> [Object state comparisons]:
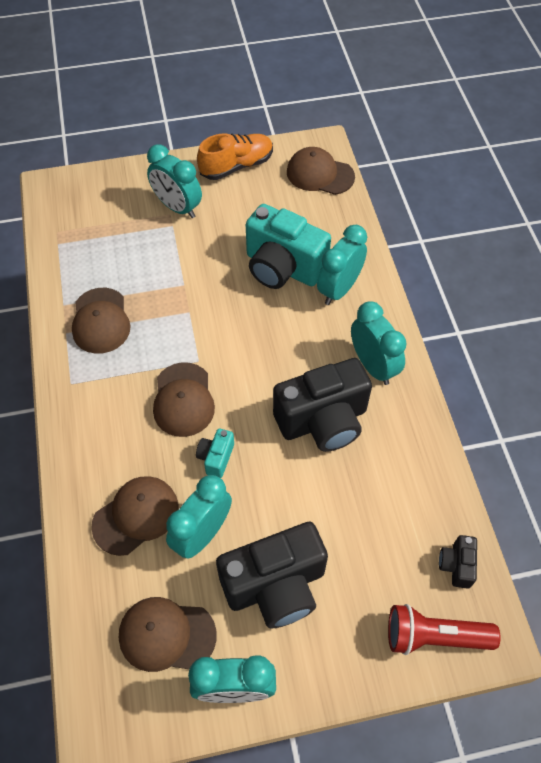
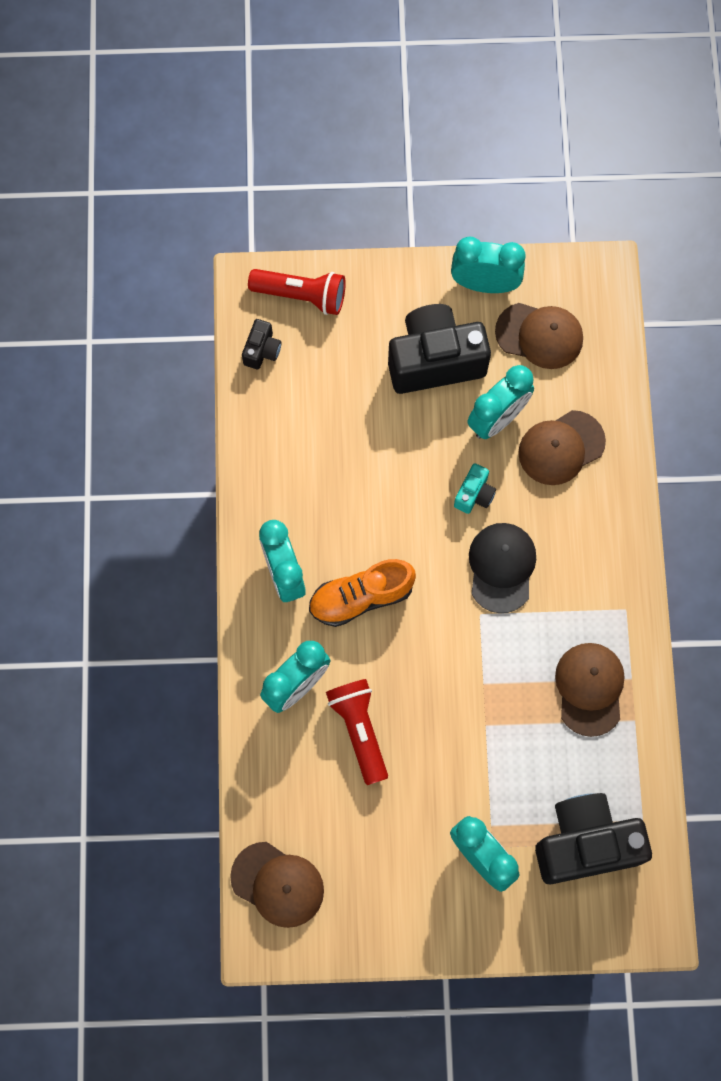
camera: 170 degrees left, 15 degrees up
brown cap [153,362,215,437] -> black cap [469,523,536,613]
orange shoe [197,133,273,180] -> orange shoe moved to [309,559,416,627]
turquoise camera [246,204,331,289] -> red flashlight [326,679,388,785]
black camera [273,358,372,452] -> black camera moved to [535,793,652,884]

> [AIM OF THE TASK]:
Please copy the data above exactly; the pictures do not belong in the copy.

> [EXERCISE RESPONSE]:
camera: 170 degrees left, 15 degrees up
brown cap [153,362,215,437] -> black cap [469,523,536,613]
orange shoe [197,133,273,180] -> orange shoe moved to [309,559,416,627]
turquoise camera [246,204,331,289] -> red flashlight [326,679,388,785]
black camera [273,358,372,452] -> black camera moved to [535,793,652,884]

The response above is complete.